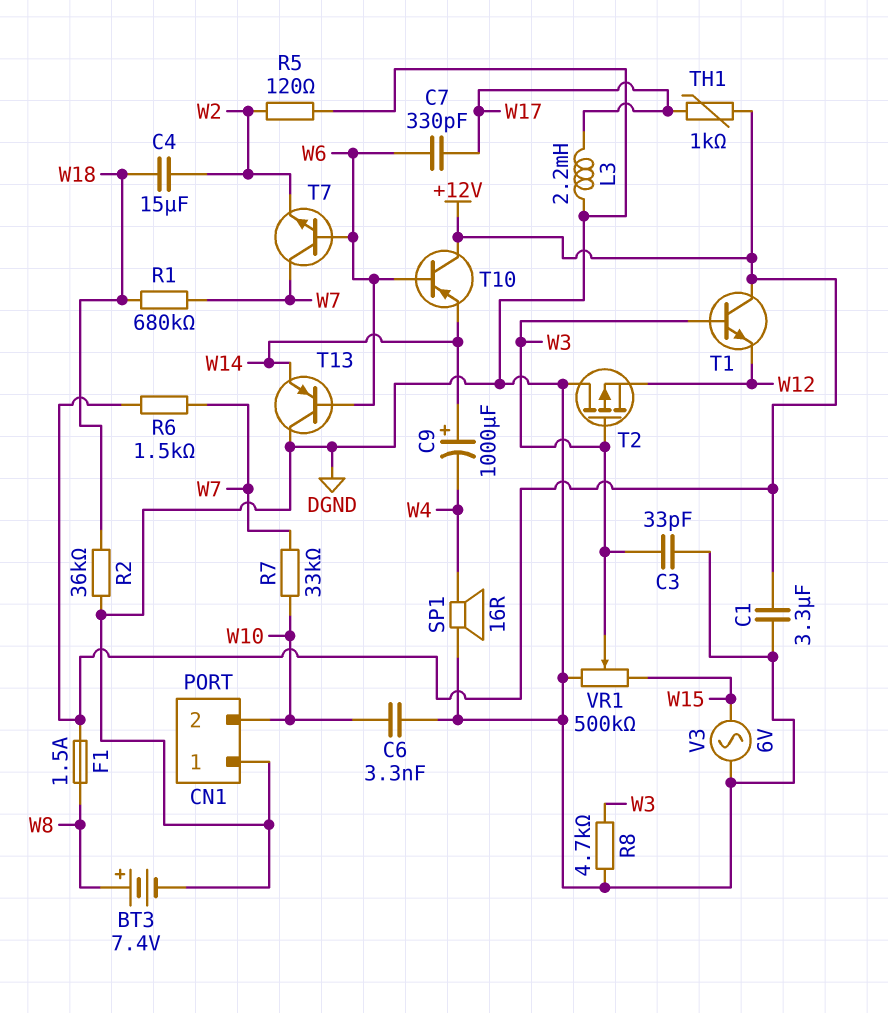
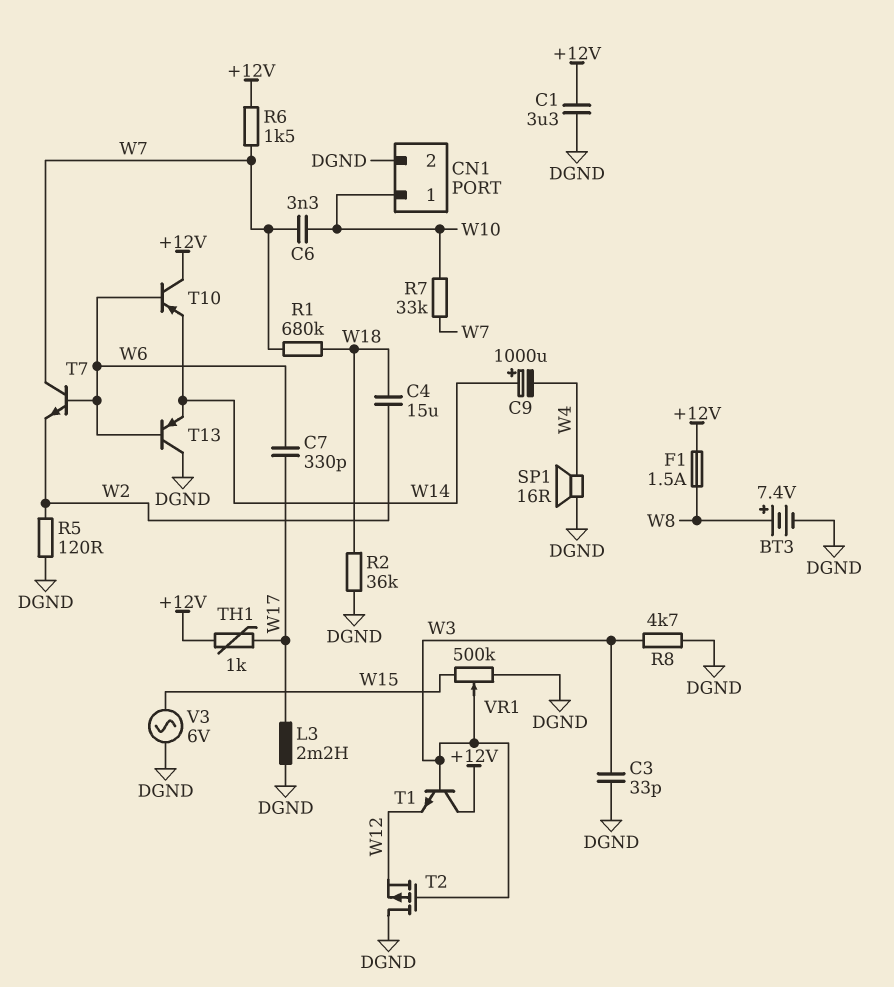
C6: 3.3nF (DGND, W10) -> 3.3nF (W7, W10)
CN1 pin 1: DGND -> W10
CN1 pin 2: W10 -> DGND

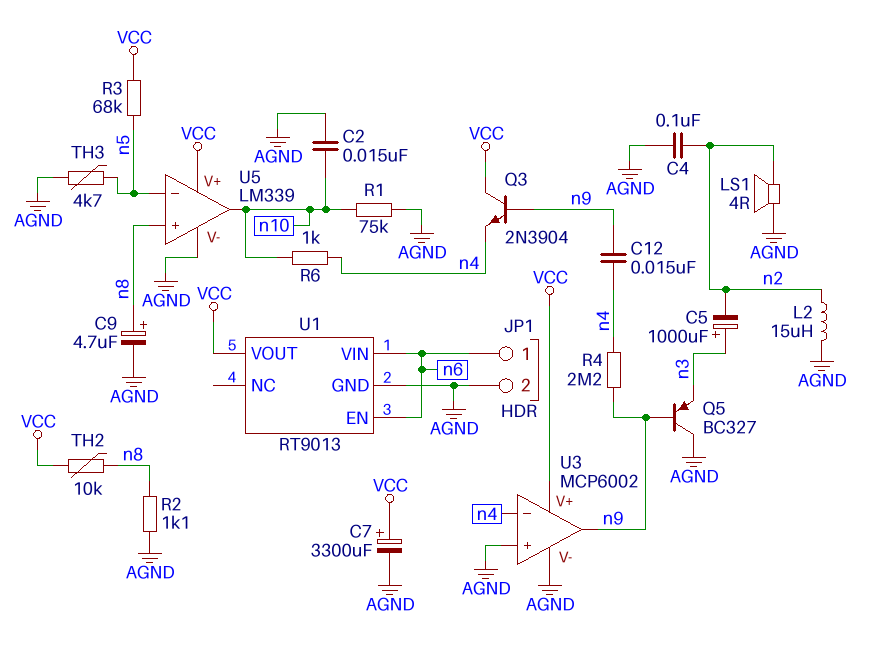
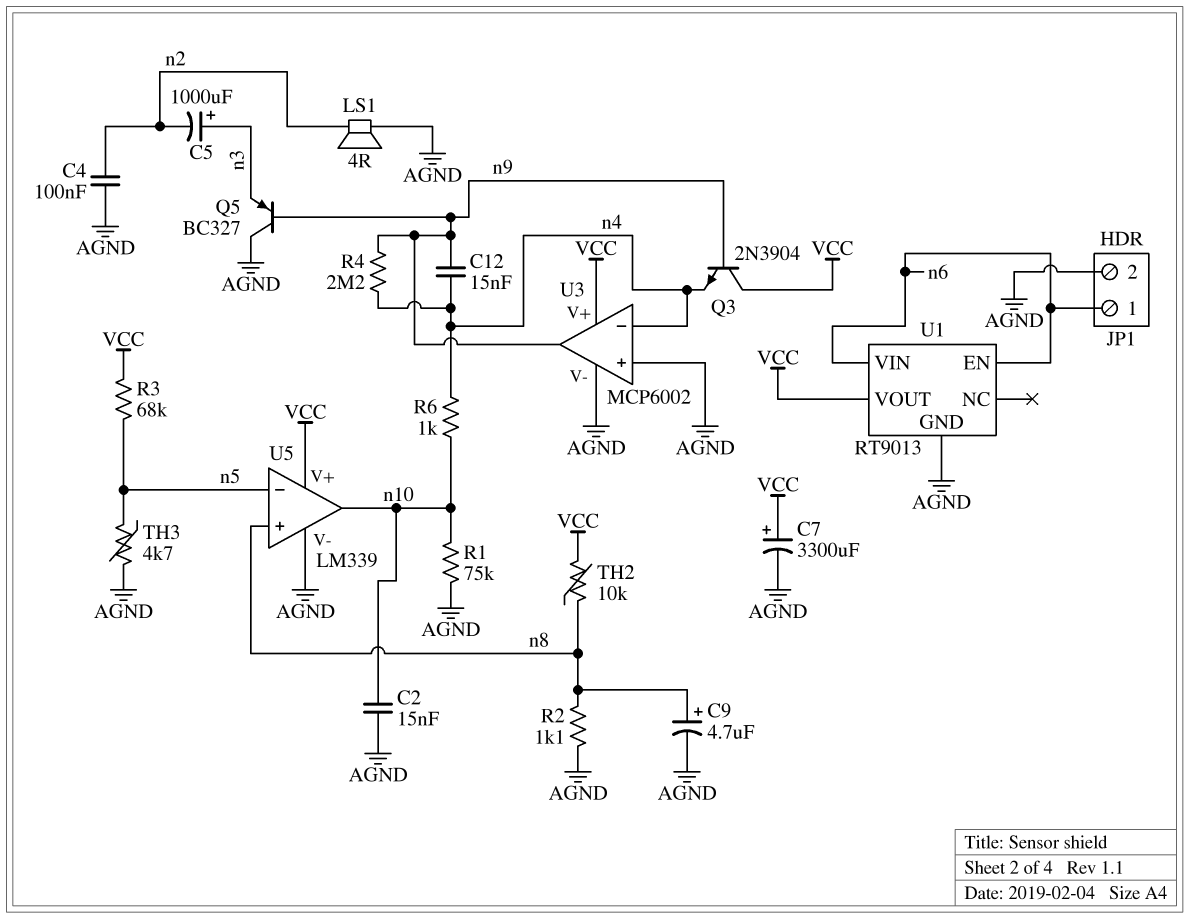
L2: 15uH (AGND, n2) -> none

==

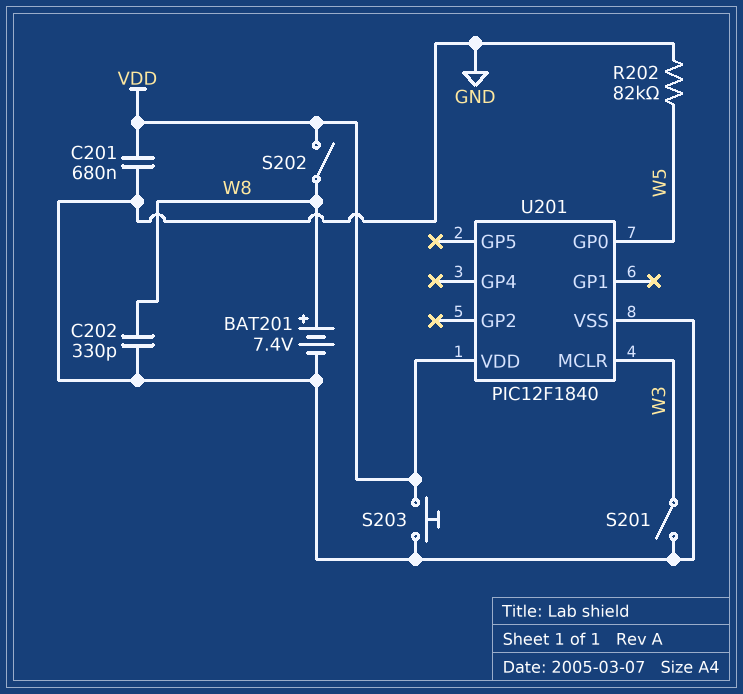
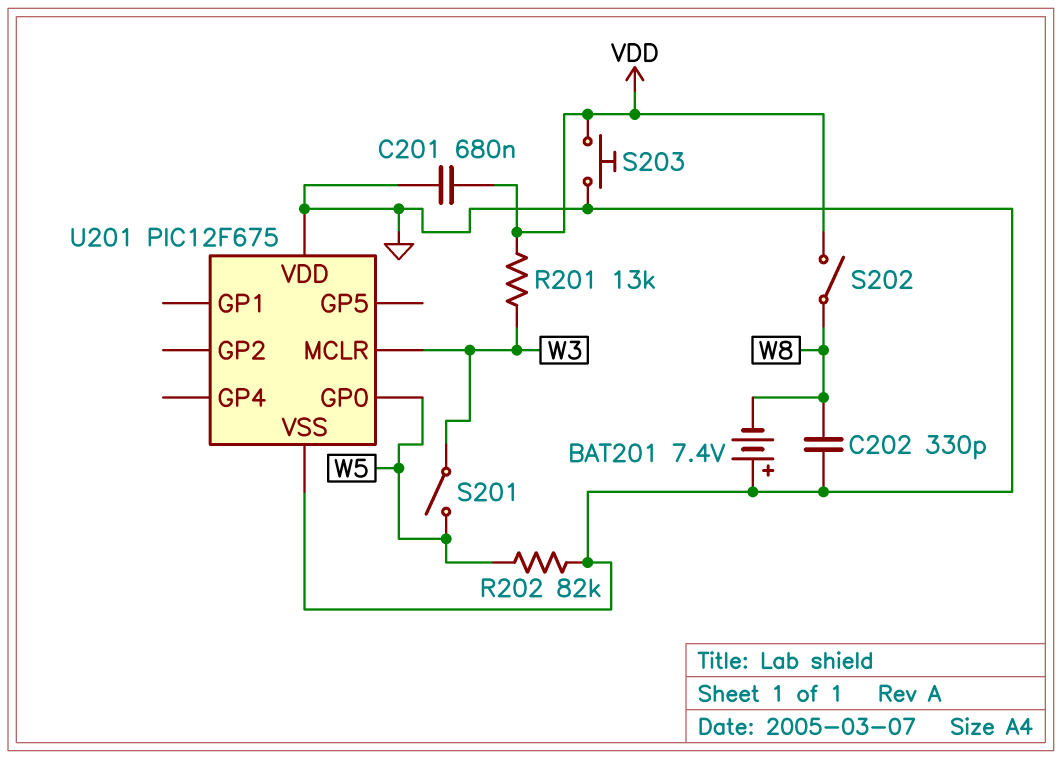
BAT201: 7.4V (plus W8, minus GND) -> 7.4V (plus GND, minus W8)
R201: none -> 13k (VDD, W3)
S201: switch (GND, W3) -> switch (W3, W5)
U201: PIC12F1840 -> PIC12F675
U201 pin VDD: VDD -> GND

• _Exercise directions_
Everything above from the line containing "C6: 3.3nF (DGND, W10) -> 3.3nF (W7, W10)" through the line containing "L2: 15uH (AGND, n2) -> none" must be repeated exactly, and the pictures must be left out.

• _Written answer_
C6: 3.3nF (DGND, W10) -> 3.3nF (W7, W10)
CN1 pin 1: DGND -> W10
CN1 pin 2: W10 -> DGND

L2: 15uH (AGND, n2) -> none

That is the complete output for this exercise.